━━ Stored data ━━
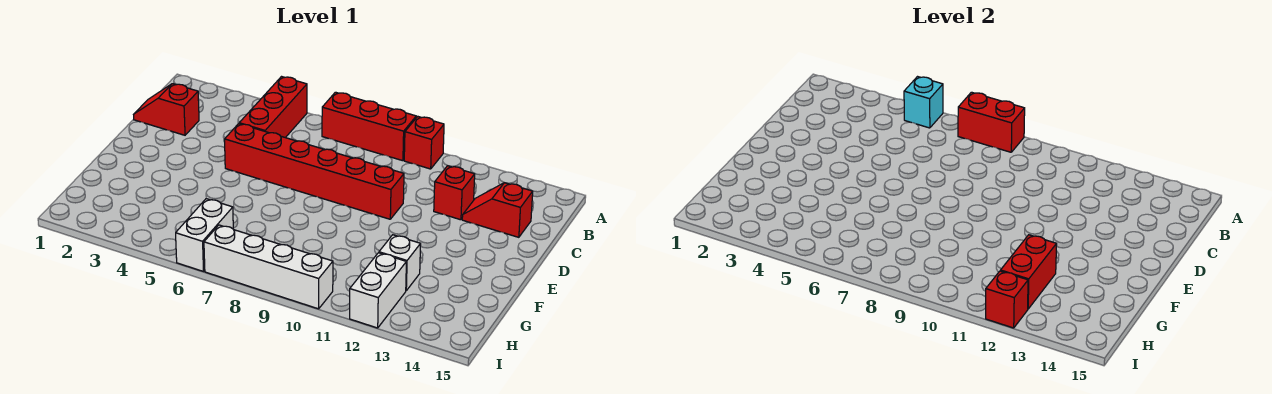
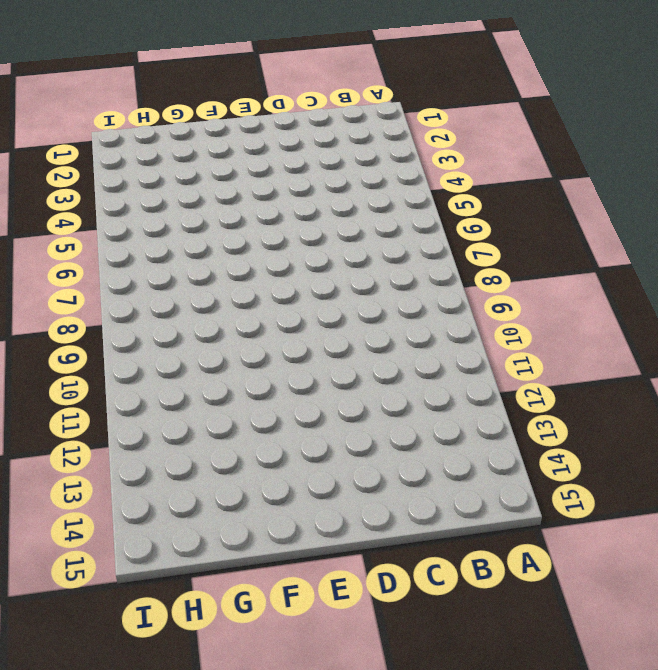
none -> red brick A5:C5 level 1
none -> red brick A7:A9 level 1
none -> red brick A10 level 1

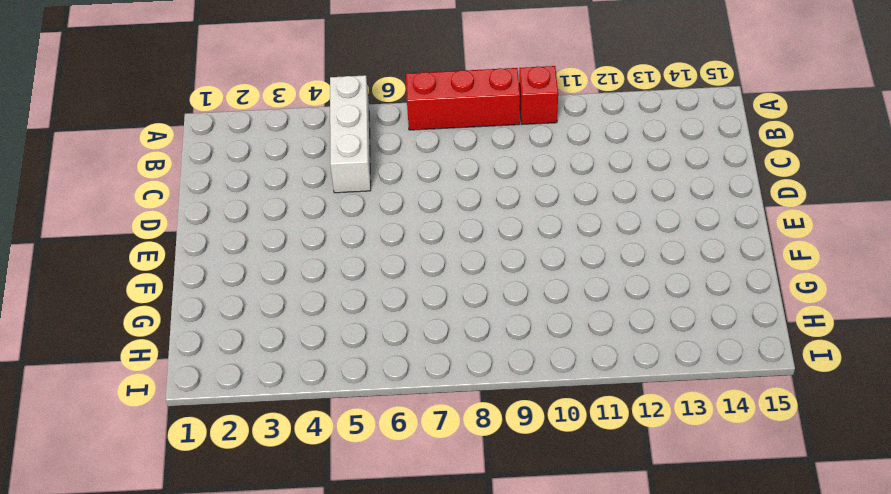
white brick A5:C5 level 1 -> red brick A5:C5 level 1
none -> red slope C1:C2 level 1 top 2
none -> red brick C12 level 1
none -> red slope C13:C14 level 1 top 14

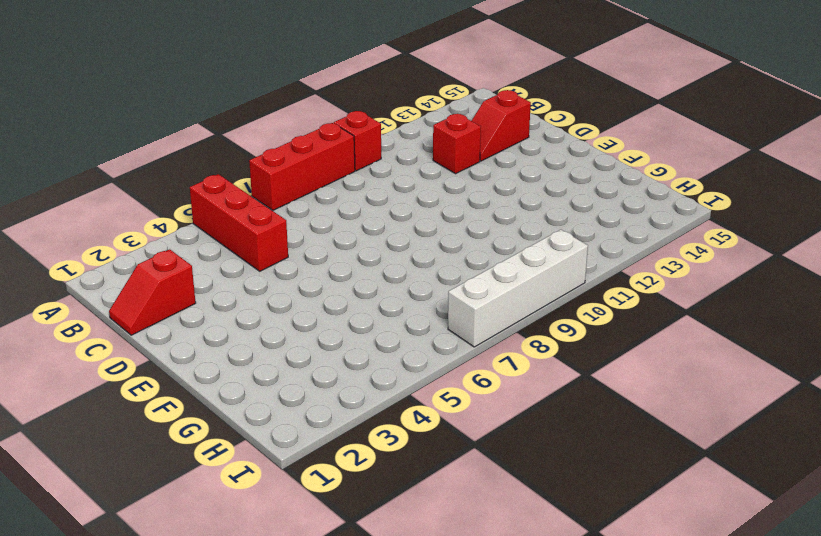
none -> red brick D5:D10 level 1
none -> white brick G12 level 1
none -> white brick H6:I6 level 1

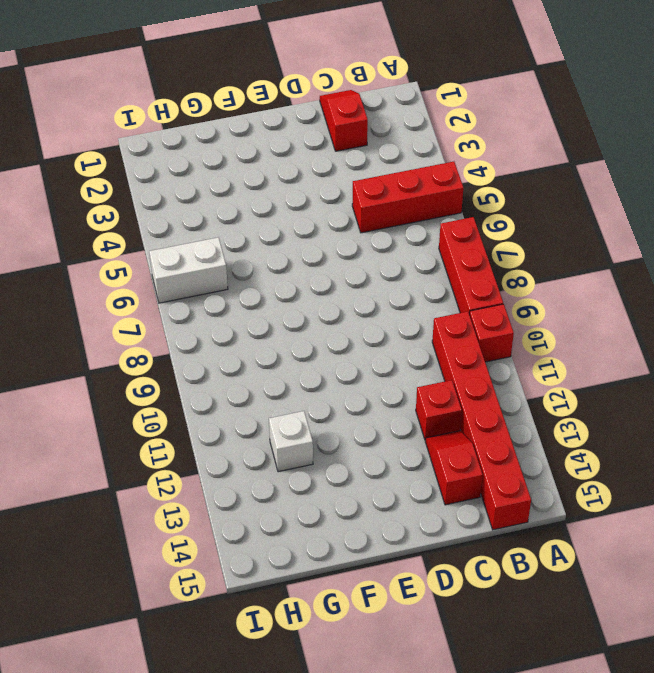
red brick B10:B15 level 1 -> red brick D5:D10 level 1
none -> white brick H12:I12 level 1
none -> white brick I7:I10 level 1
none -> cyan brick A5 level 2

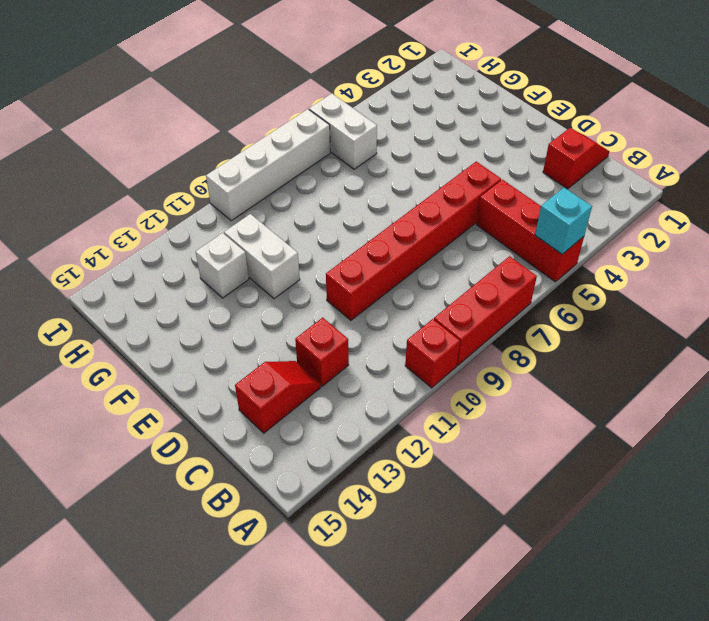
white brick F11:G11 level 1 -> white brick H12:I12 level 1
none -> red brick A7:A8 level 2
none -> red brick G12:H12 level 2
none -> red brick I12 level 2

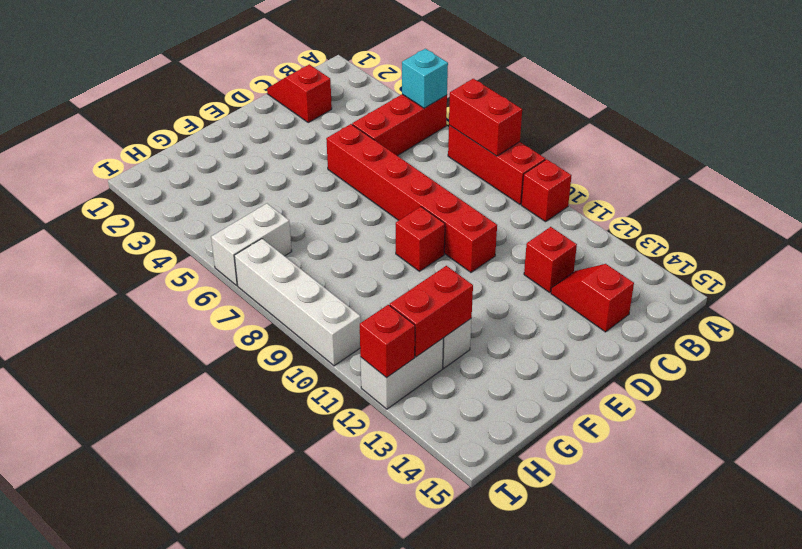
red brick E9 level 1 -> none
━━━
* Instructions for the task *
Output the records exactly, please. The pictures are not part of the copy.

* Response to this exercise *
none -> red brick A5:C5 level 1
none -> red brick A7:A9 level 1
none -> red brick A10 level 1

white brick A5:C5 level 1 -> red brick A5:C5 level 1
none -> red slope C1:C2 level 1 top 2
none -> red brick C12 level 1
none -> red slope C13:C14 level 1 top 14

none -> red brick D5:D10 level 1
none -> white brick G12 level 1
none -> white brick H6:I6 level 1

red brick B10:B15 level 1 -> red brick D5:D10 level 1
none -> white brick H12:I12 level 1
none -> white brick I7:I10 level 1
none -> cyan brick A5 level 2

white brick F11:G11 level 1 -> white brick H12:I12 level 1
none -> red brick A7:A8 level 2
none -> red brick G12:H12 level 2
none -> red brick I12 level 2

red brick E9 level 1 -> none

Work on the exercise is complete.